• Task instructions: Pull out from the material below all lines with "image".

• Data provided:
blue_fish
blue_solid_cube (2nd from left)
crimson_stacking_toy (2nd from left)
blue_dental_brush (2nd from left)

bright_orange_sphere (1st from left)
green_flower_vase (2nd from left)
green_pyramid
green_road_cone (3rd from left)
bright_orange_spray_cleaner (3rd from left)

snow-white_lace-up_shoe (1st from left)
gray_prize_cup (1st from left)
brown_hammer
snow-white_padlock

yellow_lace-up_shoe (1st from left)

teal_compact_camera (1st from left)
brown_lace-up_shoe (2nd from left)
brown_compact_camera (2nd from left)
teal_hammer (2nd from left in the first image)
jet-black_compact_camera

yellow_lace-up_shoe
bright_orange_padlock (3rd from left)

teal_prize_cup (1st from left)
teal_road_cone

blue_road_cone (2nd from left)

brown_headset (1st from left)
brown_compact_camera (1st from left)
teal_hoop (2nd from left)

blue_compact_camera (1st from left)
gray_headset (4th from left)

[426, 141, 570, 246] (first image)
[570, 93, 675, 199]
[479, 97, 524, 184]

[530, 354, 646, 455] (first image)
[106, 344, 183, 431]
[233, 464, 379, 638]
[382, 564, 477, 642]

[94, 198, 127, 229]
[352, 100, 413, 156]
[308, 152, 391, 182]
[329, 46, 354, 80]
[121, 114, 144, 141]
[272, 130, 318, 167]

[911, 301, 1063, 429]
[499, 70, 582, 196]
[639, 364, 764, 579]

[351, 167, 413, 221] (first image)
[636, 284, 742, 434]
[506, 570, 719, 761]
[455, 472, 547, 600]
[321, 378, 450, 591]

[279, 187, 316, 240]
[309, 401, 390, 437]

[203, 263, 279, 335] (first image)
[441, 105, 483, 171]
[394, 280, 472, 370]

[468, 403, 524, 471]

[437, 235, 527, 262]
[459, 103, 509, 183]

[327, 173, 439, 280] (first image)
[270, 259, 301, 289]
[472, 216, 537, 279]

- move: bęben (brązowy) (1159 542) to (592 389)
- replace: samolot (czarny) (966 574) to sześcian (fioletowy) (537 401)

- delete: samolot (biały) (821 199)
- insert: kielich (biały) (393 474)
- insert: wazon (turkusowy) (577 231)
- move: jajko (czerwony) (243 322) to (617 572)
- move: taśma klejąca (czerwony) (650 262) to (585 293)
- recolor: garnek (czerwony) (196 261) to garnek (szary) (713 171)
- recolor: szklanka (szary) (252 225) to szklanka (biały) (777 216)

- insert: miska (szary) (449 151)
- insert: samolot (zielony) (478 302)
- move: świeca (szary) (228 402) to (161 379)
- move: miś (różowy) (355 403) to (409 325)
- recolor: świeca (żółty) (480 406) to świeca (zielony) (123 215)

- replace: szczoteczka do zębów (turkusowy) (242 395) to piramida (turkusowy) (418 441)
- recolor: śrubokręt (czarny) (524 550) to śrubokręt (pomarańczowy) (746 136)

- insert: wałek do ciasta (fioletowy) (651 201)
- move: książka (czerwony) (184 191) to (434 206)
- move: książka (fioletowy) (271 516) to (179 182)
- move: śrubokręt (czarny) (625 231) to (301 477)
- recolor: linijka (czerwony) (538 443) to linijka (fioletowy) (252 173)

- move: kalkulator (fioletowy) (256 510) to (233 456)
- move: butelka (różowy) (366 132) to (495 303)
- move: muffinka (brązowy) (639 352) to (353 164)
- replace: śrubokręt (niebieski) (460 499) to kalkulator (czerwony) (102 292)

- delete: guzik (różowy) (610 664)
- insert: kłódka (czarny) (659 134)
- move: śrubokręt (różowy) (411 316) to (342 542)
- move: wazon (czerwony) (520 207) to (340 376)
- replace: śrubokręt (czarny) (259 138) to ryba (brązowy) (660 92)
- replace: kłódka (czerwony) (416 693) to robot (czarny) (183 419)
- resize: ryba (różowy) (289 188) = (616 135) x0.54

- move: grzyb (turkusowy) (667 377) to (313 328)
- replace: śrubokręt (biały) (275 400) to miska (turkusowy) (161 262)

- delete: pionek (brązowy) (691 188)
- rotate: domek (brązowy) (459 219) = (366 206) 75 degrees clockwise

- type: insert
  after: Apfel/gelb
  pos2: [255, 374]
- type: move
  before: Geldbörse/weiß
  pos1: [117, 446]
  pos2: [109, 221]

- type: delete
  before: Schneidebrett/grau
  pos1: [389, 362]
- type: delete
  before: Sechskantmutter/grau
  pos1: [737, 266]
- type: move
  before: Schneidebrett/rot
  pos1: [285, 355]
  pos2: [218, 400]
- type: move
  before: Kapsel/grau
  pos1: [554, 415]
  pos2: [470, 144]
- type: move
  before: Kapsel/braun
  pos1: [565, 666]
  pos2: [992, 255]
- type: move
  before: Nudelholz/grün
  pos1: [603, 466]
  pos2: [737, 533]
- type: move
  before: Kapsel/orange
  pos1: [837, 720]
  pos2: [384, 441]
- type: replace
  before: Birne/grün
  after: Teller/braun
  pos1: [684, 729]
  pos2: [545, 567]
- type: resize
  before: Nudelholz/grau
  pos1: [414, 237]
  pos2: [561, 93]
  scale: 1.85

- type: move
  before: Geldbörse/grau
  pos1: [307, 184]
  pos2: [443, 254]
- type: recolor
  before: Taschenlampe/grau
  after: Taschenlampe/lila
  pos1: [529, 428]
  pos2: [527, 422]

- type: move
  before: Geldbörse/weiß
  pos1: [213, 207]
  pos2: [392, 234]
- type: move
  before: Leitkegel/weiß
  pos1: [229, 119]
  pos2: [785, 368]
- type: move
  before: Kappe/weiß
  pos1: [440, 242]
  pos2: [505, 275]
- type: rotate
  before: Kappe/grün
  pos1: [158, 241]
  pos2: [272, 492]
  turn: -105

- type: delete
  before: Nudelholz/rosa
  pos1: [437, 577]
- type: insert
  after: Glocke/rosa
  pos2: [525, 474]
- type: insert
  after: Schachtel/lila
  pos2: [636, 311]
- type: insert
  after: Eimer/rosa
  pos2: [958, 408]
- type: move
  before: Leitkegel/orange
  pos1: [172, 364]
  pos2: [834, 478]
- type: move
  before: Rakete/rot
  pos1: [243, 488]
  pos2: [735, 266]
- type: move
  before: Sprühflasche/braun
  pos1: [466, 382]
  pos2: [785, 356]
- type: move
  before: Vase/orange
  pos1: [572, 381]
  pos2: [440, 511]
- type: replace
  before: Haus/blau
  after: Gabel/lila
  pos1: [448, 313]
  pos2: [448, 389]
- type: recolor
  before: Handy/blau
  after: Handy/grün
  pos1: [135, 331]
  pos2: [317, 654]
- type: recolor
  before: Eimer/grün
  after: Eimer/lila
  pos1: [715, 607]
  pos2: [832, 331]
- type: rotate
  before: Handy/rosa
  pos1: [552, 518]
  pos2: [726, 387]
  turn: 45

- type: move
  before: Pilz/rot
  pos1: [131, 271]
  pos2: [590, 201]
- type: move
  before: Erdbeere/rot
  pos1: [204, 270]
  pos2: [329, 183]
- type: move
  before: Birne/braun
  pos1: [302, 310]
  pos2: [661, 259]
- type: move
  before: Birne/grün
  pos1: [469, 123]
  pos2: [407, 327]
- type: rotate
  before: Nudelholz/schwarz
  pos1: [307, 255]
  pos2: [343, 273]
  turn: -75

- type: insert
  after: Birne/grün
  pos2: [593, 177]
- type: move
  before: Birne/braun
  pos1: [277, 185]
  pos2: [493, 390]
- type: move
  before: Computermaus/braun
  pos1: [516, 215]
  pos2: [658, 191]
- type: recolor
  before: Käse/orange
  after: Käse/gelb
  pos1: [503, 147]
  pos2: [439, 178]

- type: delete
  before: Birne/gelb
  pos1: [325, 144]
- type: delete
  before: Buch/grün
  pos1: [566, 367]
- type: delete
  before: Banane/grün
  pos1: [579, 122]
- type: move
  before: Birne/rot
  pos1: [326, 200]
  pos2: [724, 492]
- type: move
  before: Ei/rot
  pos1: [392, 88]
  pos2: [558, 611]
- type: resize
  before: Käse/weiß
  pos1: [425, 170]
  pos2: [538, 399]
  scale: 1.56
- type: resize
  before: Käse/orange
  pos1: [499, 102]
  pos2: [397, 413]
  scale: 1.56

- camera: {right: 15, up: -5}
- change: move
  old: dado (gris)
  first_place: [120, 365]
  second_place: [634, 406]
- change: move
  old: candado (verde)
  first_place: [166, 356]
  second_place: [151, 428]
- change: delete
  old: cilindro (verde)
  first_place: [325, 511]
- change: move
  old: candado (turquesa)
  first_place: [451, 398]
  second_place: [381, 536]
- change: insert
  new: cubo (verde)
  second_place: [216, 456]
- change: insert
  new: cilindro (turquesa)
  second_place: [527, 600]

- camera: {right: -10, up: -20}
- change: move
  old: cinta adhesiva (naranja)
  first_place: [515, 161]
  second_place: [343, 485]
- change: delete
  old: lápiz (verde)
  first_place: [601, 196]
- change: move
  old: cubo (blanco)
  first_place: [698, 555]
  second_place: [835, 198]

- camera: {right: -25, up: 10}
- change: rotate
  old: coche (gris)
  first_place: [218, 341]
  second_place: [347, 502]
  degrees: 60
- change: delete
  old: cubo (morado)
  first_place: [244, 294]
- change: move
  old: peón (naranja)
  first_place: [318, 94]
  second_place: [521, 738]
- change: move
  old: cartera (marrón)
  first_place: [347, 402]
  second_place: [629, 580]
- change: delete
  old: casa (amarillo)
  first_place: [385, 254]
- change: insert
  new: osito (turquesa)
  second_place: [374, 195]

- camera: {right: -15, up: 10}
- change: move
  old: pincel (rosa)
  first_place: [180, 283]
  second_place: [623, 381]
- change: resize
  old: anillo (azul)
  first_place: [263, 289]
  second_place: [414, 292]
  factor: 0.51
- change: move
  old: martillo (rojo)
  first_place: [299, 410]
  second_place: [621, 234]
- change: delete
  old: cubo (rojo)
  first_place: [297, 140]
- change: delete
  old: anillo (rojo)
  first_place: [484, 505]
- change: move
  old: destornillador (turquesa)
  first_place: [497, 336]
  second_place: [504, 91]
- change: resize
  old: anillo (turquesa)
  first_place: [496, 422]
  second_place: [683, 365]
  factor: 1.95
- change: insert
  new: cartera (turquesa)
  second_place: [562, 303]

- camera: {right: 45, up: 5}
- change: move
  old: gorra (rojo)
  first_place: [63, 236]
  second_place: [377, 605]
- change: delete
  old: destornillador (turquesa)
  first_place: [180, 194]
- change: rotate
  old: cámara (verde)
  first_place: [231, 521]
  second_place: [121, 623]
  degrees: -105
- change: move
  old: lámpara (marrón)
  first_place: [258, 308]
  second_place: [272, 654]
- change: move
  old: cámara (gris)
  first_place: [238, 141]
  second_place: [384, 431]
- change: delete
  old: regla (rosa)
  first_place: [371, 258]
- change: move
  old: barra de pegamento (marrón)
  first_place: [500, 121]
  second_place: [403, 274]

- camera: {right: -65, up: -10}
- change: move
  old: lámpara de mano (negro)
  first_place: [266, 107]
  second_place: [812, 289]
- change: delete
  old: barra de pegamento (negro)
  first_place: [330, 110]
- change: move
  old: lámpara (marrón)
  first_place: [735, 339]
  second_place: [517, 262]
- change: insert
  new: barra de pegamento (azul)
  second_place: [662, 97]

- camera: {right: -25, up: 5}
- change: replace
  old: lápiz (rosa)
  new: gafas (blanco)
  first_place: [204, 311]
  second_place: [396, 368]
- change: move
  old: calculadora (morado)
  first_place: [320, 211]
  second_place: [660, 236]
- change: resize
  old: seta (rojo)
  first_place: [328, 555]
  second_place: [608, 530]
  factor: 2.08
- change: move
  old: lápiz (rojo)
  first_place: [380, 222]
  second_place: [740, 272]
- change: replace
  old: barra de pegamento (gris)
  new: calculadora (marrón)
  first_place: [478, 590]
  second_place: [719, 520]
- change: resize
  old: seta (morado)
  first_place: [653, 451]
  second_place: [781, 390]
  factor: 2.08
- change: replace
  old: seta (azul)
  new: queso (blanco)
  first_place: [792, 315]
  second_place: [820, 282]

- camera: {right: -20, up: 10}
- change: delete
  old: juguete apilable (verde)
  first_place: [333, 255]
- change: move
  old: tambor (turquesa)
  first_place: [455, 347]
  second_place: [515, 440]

• Response to this task:
teal_hammer (2nd from left in the first image)
[426, 141, 570, 246] (first image)
[530, 354, 646, 455] (first image)
[351, 167, 413, 221] (first image)
[203, 263, 279, 335] (first image)
[327, 173, 439, 280] (first image)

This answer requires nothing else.